GIVEN DATA -

════════

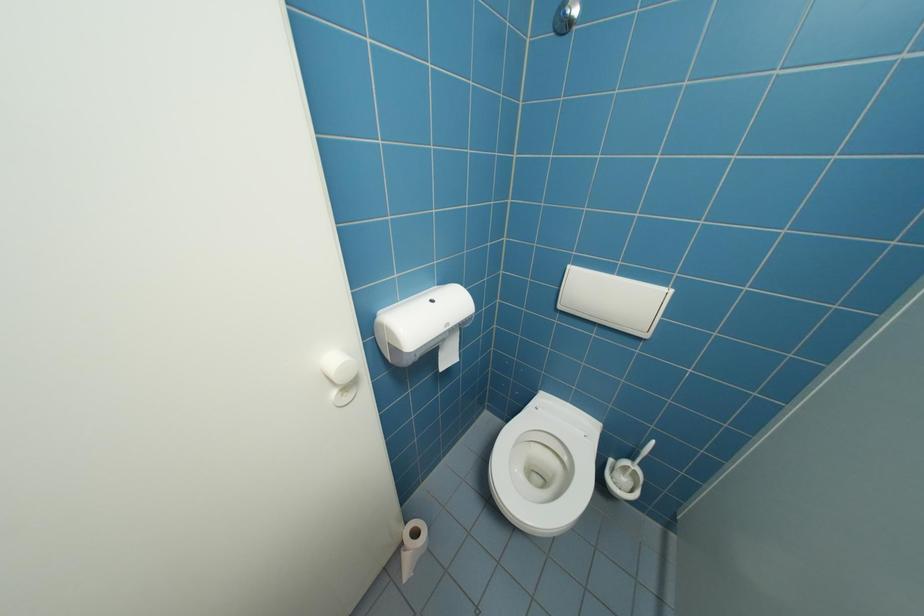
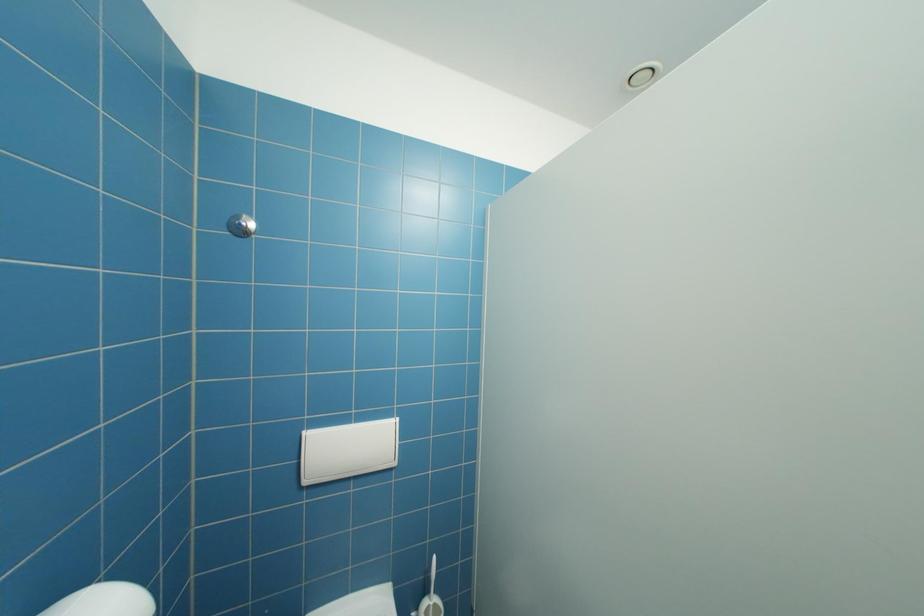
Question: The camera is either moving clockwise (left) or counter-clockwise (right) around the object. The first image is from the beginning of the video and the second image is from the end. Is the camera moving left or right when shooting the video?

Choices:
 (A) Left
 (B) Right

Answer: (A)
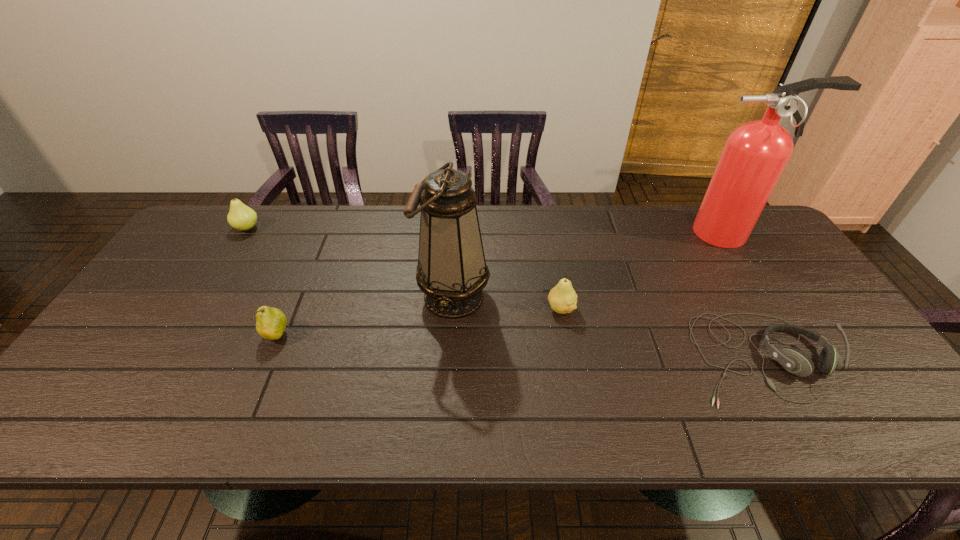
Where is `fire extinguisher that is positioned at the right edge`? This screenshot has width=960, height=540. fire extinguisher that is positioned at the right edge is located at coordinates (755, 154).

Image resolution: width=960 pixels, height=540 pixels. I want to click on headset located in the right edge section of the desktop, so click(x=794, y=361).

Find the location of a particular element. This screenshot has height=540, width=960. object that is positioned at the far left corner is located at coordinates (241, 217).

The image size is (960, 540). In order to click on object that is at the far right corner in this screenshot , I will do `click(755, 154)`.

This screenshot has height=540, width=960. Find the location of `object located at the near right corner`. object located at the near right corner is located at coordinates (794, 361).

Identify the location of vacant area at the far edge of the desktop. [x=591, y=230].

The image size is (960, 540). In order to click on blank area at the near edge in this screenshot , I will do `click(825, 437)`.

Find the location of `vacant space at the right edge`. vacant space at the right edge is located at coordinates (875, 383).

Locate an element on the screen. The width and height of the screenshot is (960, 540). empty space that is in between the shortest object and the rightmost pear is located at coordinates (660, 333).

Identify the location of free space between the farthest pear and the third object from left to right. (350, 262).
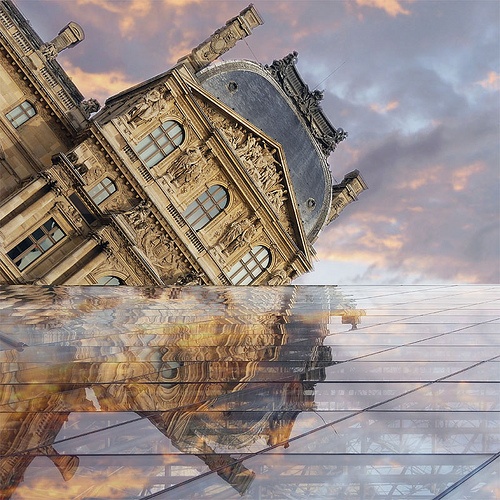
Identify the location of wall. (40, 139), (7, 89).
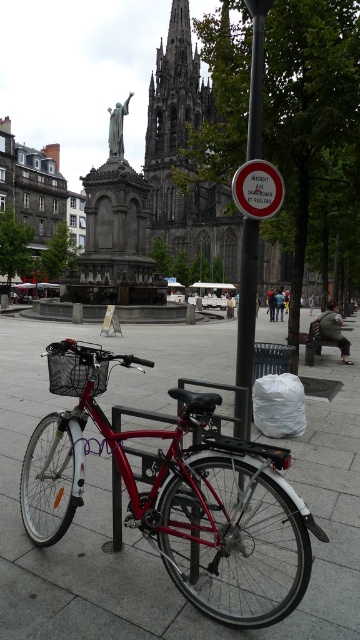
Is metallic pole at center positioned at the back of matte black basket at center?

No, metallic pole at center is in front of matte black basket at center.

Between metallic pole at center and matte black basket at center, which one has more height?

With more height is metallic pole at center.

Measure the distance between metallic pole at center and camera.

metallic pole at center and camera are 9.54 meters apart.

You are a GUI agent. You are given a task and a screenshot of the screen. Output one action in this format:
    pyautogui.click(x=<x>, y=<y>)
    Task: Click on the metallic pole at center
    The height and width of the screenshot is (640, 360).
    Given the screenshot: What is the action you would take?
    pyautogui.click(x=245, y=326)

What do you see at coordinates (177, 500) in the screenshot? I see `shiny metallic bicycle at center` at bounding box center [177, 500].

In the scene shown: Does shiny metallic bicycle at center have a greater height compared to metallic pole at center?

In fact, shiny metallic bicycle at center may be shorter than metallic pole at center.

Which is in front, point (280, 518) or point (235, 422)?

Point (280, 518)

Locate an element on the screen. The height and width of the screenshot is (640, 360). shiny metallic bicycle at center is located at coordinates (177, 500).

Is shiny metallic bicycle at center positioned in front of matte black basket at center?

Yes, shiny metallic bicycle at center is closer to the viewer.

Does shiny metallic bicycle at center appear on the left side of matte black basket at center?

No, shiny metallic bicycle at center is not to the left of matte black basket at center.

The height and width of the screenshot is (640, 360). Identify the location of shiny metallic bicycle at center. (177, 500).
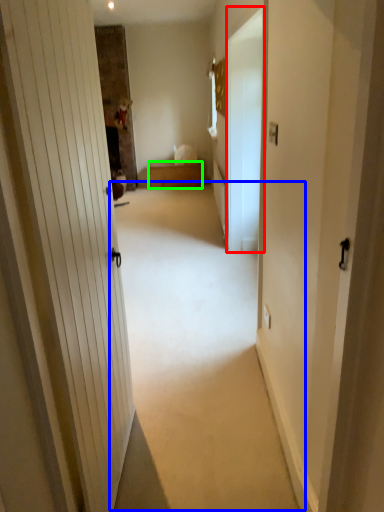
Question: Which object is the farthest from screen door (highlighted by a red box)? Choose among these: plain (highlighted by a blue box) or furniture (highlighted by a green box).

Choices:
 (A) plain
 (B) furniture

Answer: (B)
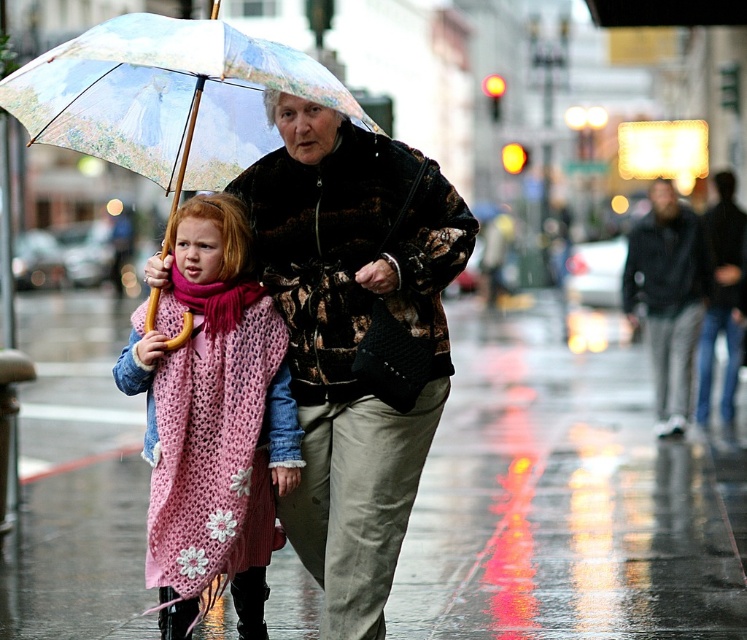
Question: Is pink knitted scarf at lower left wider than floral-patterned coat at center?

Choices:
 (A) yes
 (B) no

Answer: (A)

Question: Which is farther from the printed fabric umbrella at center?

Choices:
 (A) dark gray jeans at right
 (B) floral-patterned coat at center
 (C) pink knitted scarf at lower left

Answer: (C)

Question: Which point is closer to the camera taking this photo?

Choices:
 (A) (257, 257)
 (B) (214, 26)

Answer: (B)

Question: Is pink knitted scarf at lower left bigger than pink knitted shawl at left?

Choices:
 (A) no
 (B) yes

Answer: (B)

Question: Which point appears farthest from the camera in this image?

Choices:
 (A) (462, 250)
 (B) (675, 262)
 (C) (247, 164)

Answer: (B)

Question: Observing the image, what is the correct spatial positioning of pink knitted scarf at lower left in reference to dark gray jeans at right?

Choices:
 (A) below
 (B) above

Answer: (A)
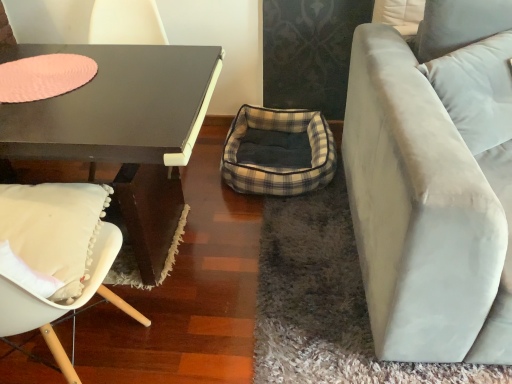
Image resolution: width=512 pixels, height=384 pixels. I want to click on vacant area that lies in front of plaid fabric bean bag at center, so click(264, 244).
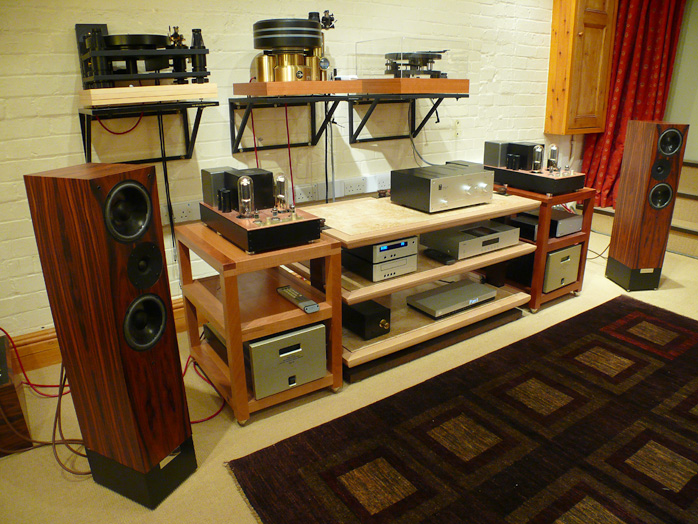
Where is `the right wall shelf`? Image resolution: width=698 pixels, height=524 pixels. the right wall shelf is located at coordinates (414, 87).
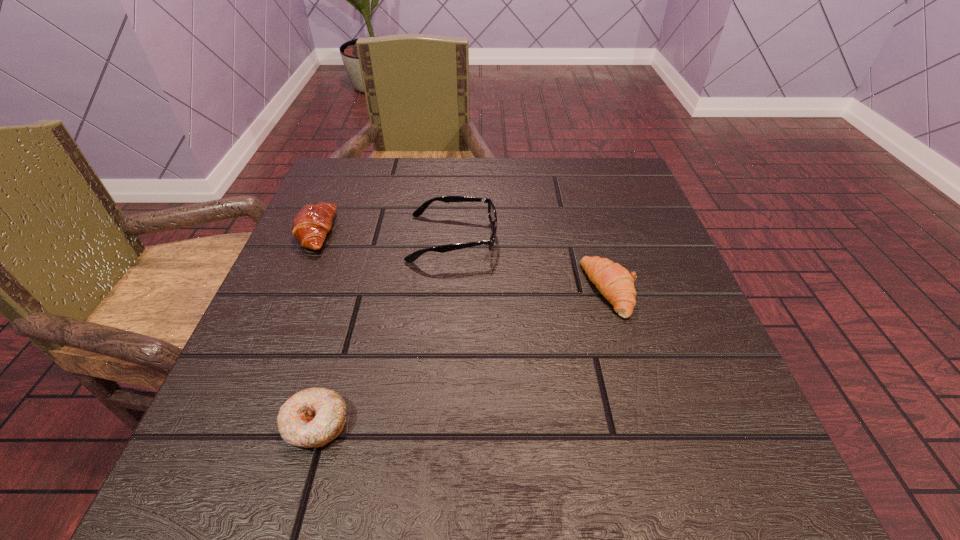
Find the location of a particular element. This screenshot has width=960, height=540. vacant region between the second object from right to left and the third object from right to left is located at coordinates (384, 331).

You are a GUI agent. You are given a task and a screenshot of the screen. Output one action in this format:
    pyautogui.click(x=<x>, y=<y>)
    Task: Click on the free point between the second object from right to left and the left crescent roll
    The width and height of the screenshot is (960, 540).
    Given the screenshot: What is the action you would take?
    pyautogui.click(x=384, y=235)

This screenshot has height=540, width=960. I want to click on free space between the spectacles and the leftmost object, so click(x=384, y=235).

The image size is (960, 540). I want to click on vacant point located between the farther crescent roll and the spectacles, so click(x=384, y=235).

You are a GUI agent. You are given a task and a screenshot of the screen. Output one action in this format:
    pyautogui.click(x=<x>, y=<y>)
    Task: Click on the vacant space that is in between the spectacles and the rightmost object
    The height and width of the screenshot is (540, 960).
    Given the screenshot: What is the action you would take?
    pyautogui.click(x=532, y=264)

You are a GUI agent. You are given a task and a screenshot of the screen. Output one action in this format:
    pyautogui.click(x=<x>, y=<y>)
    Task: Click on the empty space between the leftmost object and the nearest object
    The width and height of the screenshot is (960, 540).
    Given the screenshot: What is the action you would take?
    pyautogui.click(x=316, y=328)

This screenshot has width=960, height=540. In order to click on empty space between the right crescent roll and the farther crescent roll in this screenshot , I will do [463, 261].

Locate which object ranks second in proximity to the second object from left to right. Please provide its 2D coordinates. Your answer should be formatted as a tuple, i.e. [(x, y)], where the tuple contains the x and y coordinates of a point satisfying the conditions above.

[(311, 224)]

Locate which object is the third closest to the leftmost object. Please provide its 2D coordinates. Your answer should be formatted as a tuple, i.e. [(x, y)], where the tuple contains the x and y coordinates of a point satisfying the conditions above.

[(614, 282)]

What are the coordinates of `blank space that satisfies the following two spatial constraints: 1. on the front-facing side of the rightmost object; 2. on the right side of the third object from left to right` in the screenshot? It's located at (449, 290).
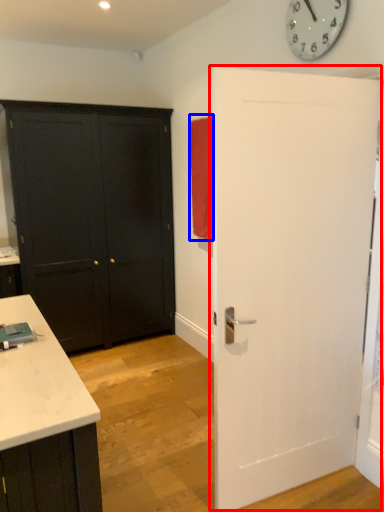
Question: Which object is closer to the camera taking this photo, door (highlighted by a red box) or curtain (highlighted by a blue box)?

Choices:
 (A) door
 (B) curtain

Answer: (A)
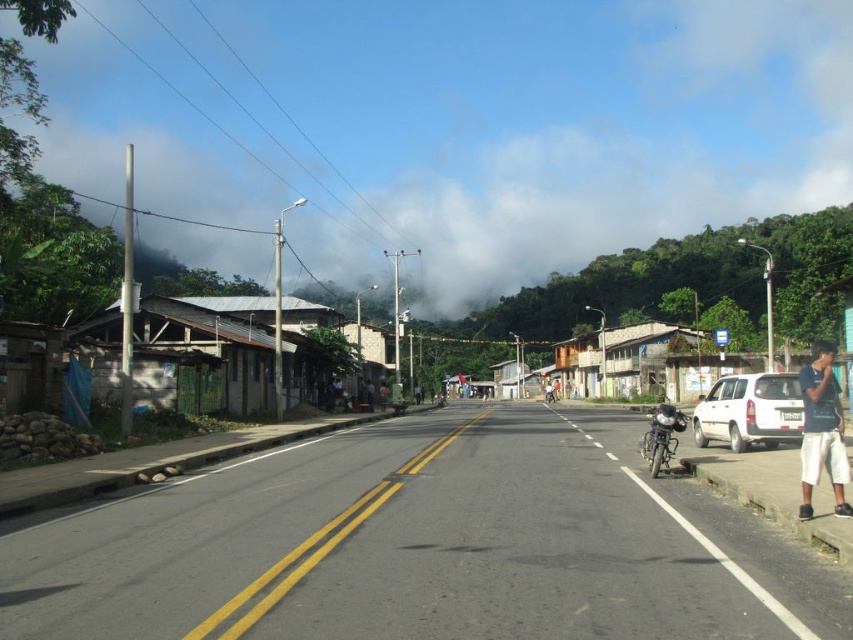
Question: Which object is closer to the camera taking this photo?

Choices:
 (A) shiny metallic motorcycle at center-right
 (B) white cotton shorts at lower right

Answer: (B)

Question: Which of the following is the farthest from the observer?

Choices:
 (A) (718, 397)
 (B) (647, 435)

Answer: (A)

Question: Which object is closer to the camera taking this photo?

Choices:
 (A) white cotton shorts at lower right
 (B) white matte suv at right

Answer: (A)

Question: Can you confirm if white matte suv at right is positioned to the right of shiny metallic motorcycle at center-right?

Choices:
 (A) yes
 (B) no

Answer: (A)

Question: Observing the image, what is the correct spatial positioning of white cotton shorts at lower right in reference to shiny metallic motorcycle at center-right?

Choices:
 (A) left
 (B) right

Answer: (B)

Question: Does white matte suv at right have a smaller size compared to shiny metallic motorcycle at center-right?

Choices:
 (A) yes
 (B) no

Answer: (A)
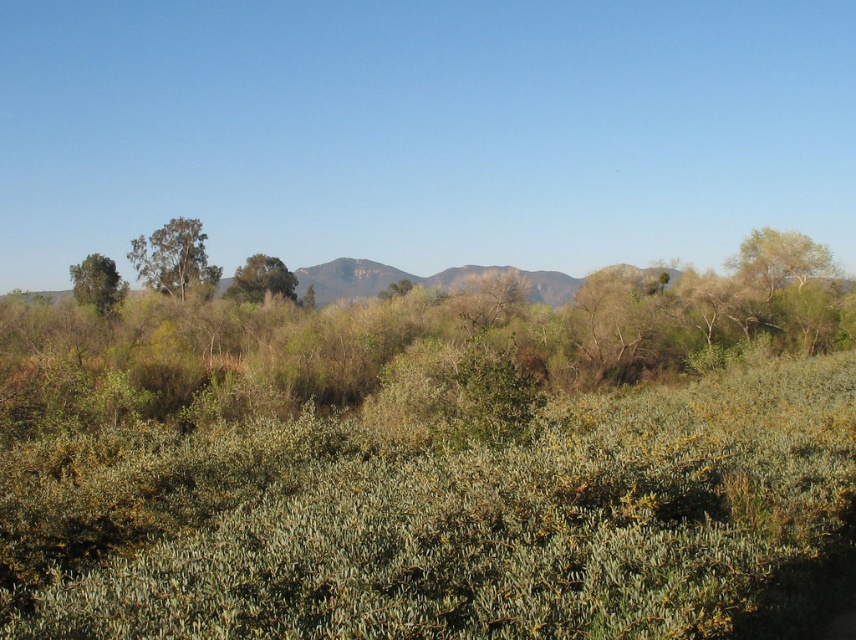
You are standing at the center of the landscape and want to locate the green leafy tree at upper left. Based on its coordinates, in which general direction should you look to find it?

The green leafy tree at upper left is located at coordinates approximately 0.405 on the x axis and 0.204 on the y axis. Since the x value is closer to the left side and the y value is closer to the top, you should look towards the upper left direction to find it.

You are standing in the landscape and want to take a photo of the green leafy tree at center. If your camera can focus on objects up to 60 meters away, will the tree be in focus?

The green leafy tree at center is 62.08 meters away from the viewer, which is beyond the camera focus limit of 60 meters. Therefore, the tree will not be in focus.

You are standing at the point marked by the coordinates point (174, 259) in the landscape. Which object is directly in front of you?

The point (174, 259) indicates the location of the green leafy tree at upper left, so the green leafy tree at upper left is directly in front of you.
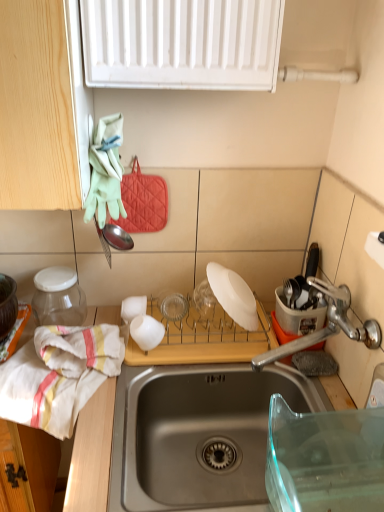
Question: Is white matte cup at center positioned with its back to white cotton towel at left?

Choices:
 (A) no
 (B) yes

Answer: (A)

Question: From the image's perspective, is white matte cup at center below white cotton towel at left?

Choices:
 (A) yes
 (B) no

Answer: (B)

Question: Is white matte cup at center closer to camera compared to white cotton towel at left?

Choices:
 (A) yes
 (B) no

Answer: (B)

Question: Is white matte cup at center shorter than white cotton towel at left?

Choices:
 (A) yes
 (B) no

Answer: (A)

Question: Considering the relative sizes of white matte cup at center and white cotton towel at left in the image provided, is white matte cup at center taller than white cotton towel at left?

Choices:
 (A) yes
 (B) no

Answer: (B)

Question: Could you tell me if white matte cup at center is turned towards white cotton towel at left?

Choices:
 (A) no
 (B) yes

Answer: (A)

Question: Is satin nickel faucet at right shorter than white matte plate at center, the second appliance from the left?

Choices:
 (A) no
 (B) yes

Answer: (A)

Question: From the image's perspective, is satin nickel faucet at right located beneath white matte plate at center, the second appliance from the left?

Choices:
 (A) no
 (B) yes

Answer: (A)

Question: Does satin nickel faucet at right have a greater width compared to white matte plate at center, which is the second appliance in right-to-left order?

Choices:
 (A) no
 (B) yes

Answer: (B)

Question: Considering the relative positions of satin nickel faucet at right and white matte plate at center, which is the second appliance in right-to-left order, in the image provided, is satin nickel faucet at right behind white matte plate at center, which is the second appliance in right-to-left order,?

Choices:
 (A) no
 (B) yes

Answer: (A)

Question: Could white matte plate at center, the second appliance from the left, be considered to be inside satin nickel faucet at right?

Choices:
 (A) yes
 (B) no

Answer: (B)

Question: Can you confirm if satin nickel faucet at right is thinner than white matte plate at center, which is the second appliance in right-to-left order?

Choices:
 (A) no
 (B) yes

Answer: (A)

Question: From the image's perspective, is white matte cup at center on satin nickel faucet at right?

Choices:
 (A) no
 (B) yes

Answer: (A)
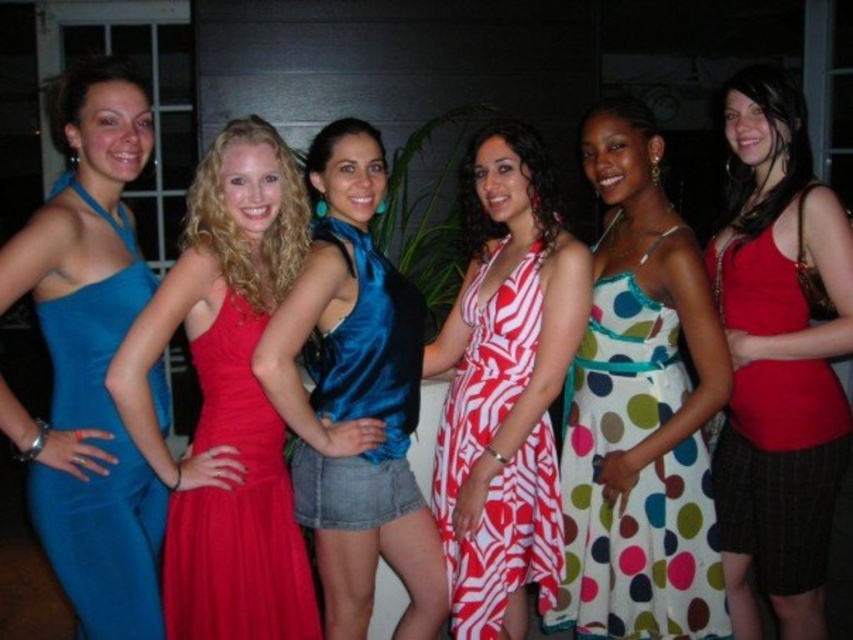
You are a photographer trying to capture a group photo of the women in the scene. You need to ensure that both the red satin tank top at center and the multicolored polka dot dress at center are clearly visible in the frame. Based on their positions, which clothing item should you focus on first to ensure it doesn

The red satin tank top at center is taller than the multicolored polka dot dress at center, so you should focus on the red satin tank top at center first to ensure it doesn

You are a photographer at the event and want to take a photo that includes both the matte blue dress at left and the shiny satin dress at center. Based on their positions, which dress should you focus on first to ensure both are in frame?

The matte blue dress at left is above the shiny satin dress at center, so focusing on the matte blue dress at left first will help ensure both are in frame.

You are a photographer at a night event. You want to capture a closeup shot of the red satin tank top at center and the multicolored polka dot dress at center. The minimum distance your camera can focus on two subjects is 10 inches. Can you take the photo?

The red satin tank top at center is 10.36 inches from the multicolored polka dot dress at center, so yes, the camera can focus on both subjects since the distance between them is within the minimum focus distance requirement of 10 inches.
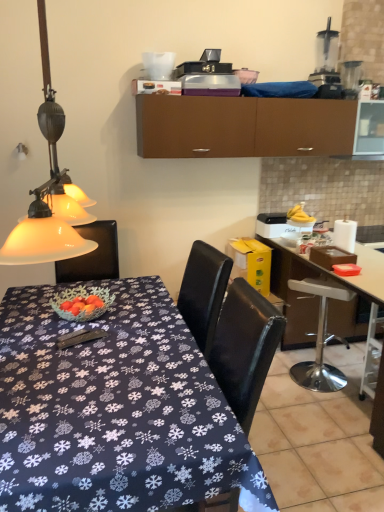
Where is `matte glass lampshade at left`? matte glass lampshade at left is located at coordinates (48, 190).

════════

WHAT YOU ARE ASKED TO DO - Write out again, word for word, the rows from the line containing "on satin nickel faucet at right?" through the end of the rows, including both ends. Leave the pictures out of your answer.

ANSWER -
Question: From the image's perspective, is white matte cup at center on satin nickel faucet at right?

Choices:
 (A) no
 (B) yes

Answer: (A)
You are a photographer trying to capture a group photo of the women in the scene. You need to ensure that both the red satin tank top at center and the multicolored polka dot dress at center are clearly visible in the frame. Based on their positions, which clothing item should you focus on first to ensure it doesn

The red satin tank top at center is taller than the multicolored polka dot dress at center, so you should focus on the red satin tank top at center first to ensure it doesn

You are a photographer at the event and want to take a photo that includes both the matte blue dress at left and the shiny satin dress at center. Based on their positions, which dress should you focus on first to ensure both are in frame?

The matte blue dress at left is above the shiny satin dress at center, so focusing on the matte blue dress at left first will help ensure both are in frame.

You are a photographer at a night event. You want to capture a closeup shot of the red satin tank top at center and the multicolored polka dot dress at center. The minimum distance your camera can focus on two subjects is 10 inches. Can you take the photo?

The red satin tank top at center is 10.36 inches from the multicolored polka dot dress at center, so yes, the camera can focus on both subjects since the distance between them is within the minimum focus distance requirement of 10 inches.
Where is `matte glass lampshade at left`? matte glass lampshade at left is located at coordinates (48, 190).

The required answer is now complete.